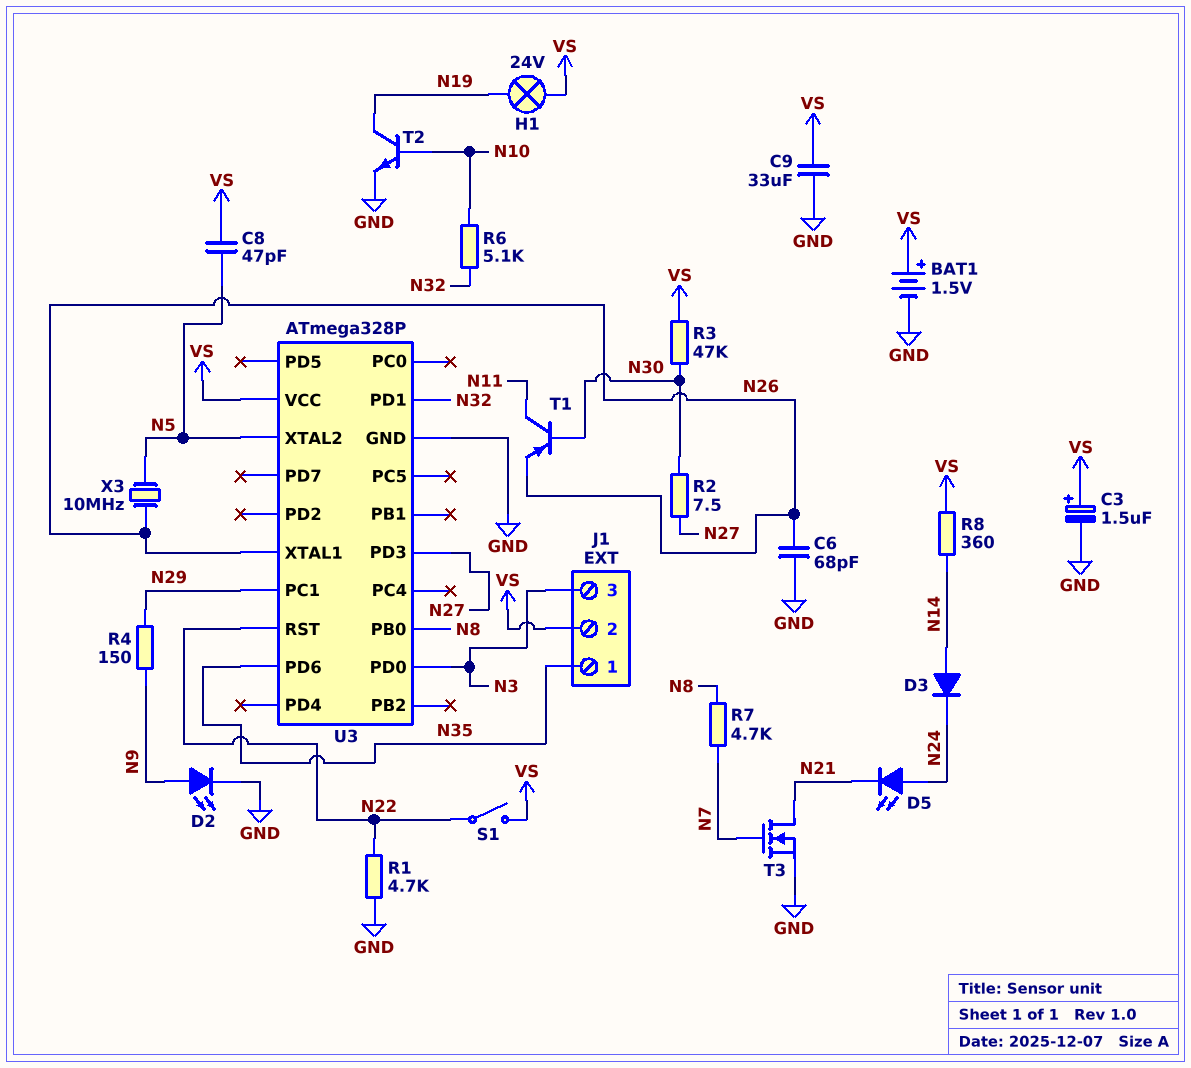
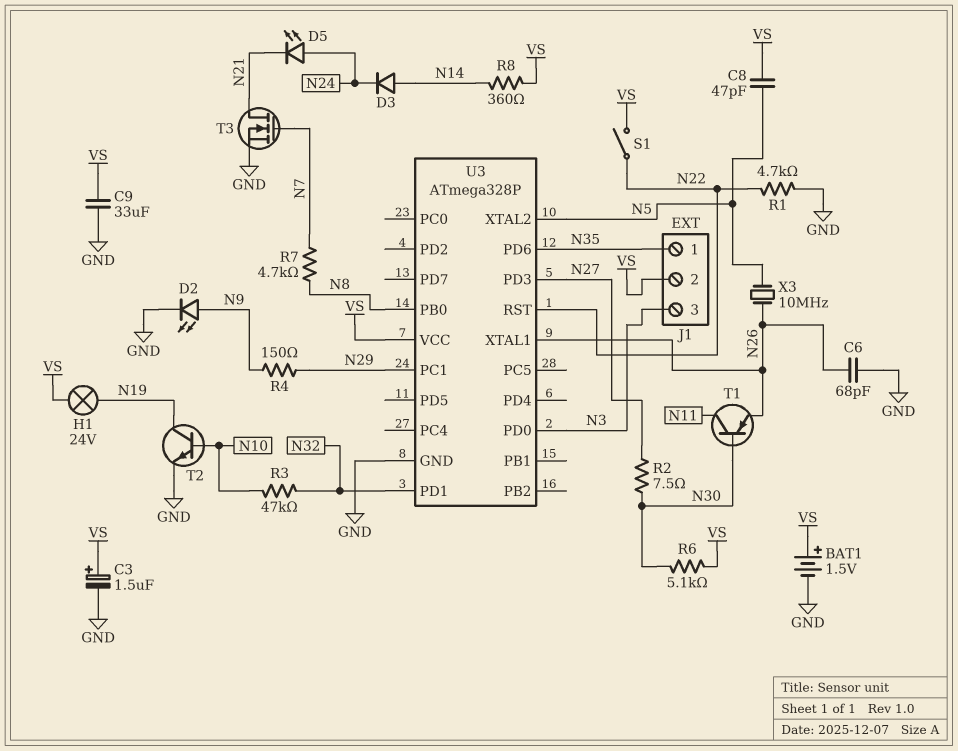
R3: 47k (N30, VS) -> 47k (N10, N32)
R6: 5.1k (N10, N32) -> 5.1k (N30, VS)

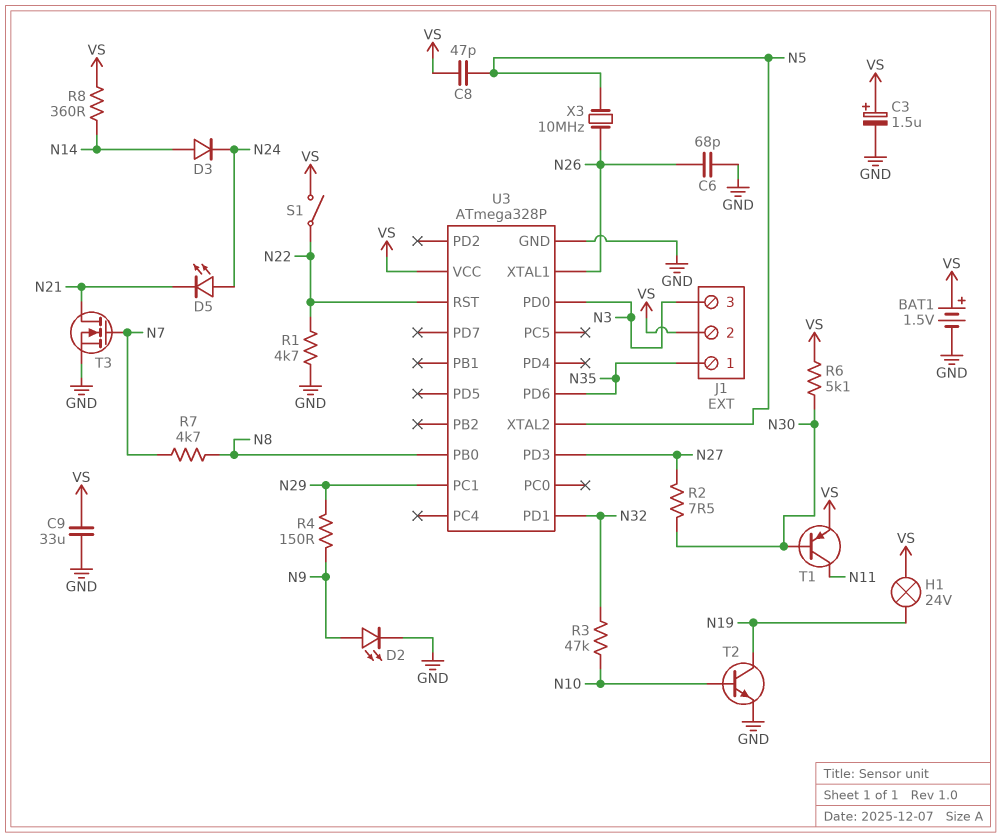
T1: PNP (B N30, C N11, E N26) -> PNP (B N30, C N11, E VS)

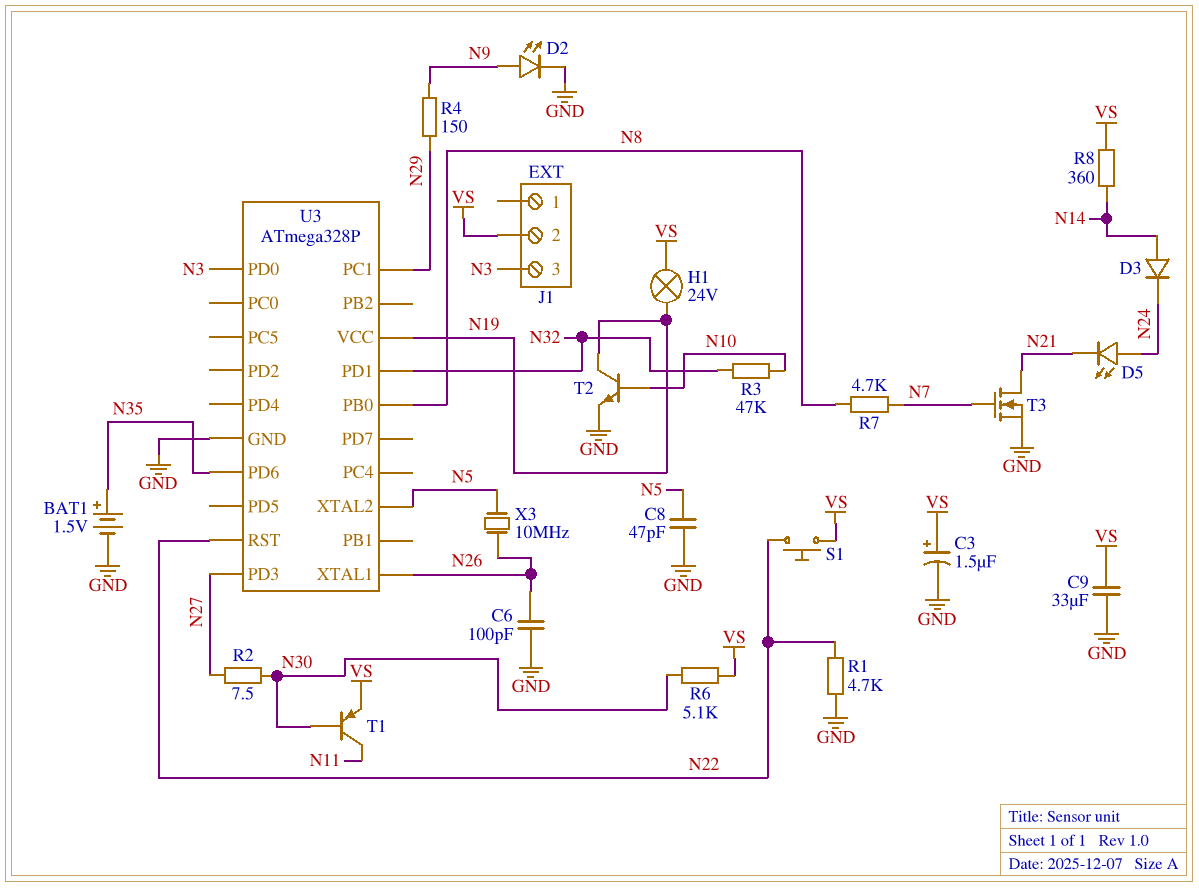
BAT1: 1.5V (plus VS, minus GND) -> 1.5V (plus N35, minus GND)
C6: 68pF (GND, N26) -> 100pF (GND, N26)
C8: 47pF (N5, VS) -> 47pF (GND, N5)
J1 pin 1: N35 -> none
S1: switch (N22, VS) -> button (N22, VS)
U3 pin VCC: VS -> N19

■ Requirement ■
Please retype the entries above word for word, but only from the line containing "T1: PNP (B N30, C" through the last line, and without the pictures.

■ Reply ■
T1: PNP (B N30, C N11, E N26) -> PNP (B N30, C N11, E VS)

BAT1: 1.5V (plus VS, minus GND) -> 1.5V (plus N35, minus GND)
C6: 68pF (GND, N26) -> 100pF (GND, N26)
C8: 47pF (N5, VS) -> 47pF (GND, N5)
J1 pin 1: N35 -> none
S1: switch (N22, VS) -> button (N22, VS)
U3 pin VCC: VS -> N19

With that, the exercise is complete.